▶ Set task: List every line of the material below that contains the string "place".

* start *

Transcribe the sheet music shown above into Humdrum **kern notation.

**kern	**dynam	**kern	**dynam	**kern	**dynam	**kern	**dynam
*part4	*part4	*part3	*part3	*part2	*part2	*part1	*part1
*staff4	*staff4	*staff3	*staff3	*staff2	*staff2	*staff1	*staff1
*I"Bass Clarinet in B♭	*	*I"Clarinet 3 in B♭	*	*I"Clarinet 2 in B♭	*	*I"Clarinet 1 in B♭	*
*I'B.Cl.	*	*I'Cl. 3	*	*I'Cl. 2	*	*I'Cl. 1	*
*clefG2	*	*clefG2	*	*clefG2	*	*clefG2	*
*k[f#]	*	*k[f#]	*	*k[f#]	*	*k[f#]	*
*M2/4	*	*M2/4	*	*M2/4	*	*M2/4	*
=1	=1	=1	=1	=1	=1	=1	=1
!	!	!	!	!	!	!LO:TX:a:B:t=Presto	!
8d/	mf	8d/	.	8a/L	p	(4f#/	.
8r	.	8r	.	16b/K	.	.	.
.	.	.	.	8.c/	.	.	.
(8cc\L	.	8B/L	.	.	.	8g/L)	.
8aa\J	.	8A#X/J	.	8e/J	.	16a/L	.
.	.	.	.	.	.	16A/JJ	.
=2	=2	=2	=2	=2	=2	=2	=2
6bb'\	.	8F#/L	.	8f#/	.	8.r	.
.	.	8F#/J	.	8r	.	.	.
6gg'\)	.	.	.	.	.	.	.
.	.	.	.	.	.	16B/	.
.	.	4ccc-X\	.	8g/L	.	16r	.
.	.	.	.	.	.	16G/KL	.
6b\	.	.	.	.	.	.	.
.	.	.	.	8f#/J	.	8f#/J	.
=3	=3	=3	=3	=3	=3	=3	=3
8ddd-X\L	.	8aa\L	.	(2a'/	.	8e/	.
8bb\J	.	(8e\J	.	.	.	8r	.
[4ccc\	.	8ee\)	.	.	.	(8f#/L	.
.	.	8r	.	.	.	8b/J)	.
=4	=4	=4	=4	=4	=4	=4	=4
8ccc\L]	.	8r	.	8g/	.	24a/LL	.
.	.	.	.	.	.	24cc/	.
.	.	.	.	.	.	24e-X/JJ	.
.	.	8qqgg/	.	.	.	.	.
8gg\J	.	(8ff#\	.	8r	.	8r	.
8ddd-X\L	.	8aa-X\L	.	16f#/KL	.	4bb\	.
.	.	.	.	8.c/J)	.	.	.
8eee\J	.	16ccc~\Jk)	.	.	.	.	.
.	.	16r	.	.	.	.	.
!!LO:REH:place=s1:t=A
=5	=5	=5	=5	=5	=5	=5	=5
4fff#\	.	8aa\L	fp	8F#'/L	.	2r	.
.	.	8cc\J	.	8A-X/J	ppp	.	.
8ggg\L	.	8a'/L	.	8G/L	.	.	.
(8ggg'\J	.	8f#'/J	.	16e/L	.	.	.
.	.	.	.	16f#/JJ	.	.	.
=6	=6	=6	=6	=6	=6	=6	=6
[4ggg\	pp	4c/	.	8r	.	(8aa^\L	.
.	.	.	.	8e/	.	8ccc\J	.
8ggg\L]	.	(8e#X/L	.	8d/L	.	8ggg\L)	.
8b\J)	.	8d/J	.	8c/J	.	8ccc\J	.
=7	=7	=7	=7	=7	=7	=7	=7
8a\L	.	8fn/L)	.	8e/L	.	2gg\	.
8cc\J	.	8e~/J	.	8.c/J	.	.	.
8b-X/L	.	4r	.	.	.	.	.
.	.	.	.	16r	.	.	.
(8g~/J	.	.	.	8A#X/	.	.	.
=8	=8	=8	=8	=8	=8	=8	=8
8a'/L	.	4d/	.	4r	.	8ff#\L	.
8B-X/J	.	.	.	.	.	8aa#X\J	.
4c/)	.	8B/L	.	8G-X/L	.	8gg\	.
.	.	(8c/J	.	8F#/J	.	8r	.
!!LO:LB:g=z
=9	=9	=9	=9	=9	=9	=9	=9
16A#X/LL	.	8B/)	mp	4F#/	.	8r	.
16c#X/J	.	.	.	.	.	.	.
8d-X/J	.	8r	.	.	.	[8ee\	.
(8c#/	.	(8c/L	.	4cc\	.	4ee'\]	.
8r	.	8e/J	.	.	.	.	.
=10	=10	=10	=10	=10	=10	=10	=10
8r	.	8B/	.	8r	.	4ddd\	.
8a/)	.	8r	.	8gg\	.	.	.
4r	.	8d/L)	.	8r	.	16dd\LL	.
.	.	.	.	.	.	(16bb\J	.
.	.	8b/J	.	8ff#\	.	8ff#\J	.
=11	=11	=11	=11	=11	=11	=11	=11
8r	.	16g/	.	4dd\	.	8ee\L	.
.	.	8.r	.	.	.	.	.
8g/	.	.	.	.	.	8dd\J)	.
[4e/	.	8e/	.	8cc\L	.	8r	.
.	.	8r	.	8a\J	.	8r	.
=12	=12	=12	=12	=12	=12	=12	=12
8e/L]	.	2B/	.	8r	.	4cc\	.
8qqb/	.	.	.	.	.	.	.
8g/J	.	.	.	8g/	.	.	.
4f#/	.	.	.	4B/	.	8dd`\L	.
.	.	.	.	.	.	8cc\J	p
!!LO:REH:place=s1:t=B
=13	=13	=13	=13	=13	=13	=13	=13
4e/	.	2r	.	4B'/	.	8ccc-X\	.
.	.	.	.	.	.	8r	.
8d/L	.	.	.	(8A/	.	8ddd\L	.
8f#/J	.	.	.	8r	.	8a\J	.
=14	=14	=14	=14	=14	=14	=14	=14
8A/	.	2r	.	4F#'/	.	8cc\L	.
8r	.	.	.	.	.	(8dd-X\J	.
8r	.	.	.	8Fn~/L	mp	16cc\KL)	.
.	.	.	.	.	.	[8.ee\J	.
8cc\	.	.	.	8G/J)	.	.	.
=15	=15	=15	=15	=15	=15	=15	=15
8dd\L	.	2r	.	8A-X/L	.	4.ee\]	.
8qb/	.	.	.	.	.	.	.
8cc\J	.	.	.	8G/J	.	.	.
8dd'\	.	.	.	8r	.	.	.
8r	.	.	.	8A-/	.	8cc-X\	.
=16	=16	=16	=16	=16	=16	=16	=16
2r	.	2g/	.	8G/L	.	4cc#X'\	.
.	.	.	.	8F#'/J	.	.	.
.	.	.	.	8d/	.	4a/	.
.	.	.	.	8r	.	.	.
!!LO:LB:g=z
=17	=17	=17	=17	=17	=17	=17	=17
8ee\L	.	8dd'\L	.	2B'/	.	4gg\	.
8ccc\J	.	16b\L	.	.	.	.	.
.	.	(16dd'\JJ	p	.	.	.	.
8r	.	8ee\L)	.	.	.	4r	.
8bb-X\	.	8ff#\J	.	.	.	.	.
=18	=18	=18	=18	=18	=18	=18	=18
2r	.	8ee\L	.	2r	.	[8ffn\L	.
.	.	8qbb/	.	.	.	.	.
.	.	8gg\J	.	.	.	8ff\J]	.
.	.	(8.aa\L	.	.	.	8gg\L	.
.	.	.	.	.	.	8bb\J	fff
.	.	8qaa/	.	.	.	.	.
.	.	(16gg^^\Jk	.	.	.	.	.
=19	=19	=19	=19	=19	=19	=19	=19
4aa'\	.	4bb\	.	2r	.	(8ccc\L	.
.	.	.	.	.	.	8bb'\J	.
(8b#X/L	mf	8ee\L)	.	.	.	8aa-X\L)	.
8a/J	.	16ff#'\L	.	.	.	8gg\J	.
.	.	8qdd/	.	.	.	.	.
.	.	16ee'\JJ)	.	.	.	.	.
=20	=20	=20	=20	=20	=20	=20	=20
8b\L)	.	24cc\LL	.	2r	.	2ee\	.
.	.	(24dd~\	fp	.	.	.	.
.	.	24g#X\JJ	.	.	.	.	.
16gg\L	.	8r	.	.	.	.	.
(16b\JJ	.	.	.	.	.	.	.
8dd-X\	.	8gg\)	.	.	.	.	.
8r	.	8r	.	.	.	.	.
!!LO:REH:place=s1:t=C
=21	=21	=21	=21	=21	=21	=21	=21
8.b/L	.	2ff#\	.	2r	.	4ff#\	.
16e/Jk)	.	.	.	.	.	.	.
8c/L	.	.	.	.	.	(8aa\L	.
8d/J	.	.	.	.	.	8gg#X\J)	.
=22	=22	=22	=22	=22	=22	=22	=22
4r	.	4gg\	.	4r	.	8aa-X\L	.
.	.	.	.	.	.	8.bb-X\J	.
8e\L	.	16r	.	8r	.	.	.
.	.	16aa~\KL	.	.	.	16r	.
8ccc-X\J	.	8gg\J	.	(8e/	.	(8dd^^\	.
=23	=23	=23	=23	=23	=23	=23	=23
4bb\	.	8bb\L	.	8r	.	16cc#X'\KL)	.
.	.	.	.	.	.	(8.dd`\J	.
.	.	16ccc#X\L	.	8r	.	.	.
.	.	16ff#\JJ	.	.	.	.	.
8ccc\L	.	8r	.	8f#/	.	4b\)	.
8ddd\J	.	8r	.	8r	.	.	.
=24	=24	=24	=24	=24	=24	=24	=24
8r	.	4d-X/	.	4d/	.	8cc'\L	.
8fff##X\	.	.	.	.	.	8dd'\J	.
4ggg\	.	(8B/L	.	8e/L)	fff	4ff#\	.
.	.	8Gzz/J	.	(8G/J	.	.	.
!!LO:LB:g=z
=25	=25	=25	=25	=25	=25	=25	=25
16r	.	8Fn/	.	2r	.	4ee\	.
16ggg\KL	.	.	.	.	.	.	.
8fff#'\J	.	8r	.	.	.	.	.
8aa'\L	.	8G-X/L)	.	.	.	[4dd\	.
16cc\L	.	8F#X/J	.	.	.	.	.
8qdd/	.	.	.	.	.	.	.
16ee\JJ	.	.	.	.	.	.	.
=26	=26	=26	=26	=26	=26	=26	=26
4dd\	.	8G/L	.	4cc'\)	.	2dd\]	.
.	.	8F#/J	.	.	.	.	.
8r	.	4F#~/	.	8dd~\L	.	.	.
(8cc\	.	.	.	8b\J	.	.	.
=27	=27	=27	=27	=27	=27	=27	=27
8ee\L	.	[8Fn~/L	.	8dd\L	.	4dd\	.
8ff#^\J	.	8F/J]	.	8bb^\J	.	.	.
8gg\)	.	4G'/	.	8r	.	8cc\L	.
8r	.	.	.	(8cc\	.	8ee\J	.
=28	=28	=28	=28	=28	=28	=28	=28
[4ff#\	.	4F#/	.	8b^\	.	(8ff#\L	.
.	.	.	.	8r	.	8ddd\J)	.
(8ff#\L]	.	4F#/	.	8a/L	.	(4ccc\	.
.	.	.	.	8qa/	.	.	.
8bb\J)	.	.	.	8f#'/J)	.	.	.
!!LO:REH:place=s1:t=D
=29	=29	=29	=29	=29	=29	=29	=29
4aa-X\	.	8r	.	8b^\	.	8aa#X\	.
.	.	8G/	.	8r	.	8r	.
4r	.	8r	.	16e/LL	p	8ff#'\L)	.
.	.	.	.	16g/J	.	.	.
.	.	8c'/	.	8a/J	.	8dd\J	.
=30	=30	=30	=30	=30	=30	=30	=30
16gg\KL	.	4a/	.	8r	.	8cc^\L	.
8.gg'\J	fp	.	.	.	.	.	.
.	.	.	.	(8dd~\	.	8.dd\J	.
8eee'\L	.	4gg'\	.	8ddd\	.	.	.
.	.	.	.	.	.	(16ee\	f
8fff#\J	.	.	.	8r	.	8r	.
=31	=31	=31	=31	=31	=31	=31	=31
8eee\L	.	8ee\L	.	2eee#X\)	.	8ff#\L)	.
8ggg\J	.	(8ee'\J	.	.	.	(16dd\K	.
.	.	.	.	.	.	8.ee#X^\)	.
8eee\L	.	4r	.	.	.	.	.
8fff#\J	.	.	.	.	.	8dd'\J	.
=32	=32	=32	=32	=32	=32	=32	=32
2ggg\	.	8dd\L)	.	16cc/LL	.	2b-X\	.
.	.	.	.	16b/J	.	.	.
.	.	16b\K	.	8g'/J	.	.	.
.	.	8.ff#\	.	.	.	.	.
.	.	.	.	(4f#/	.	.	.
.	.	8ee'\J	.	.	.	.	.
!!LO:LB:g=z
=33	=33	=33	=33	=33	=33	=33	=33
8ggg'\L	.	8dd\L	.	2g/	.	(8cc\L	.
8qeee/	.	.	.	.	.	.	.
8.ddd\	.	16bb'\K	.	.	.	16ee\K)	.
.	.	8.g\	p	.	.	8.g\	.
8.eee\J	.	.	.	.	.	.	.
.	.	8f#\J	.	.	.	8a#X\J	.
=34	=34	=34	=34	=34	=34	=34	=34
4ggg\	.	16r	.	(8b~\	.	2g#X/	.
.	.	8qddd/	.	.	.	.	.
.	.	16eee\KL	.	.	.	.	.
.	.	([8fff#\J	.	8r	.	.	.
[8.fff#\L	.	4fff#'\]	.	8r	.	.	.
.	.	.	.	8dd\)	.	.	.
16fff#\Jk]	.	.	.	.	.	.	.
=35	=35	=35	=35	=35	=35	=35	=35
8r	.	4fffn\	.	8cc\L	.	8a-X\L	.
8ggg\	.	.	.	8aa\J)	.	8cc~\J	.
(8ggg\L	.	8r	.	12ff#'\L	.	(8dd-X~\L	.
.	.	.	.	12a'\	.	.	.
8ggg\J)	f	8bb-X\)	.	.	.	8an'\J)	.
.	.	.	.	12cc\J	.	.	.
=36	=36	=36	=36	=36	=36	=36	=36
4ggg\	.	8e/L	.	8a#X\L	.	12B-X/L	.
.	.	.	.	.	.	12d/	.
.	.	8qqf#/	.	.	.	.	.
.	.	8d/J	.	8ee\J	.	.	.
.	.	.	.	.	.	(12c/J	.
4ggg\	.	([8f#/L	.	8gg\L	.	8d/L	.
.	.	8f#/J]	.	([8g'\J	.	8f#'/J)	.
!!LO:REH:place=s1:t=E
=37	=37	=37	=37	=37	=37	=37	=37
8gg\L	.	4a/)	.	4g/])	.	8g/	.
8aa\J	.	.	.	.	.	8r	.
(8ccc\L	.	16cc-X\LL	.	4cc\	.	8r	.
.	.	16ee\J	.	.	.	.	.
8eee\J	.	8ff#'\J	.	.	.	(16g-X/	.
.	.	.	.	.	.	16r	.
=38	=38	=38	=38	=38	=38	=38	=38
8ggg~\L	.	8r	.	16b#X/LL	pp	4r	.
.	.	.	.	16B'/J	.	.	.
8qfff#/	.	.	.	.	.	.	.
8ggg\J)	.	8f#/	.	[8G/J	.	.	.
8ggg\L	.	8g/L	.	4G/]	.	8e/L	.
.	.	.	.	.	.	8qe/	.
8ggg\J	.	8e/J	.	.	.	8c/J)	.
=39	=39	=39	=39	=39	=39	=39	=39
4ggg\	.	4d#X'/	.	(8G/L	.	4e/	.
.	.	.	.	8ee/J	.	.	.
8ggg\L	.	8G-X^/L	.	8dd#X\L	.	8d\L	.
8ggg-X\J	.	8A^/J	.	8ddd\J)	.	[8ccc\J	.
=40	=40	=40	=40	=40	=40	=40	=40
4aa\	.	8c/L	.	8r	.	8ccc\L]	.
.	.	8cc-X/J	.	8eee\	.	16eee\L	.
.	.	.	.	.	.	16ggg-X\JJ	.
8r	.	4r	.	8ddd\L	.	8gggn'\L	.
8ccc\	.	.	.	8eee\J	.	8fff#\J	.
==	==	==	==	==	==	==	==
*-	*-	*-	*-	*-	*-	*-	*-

* end *

▶ Exercise solution:
!!LO:REH:place=s1:t=A
!!LO:REH:place=s1:t=B
!!LO:REH:place=s1:t=C
!!LO:REH:place=s1:t=D
!!LO:REH:place=s1:t=E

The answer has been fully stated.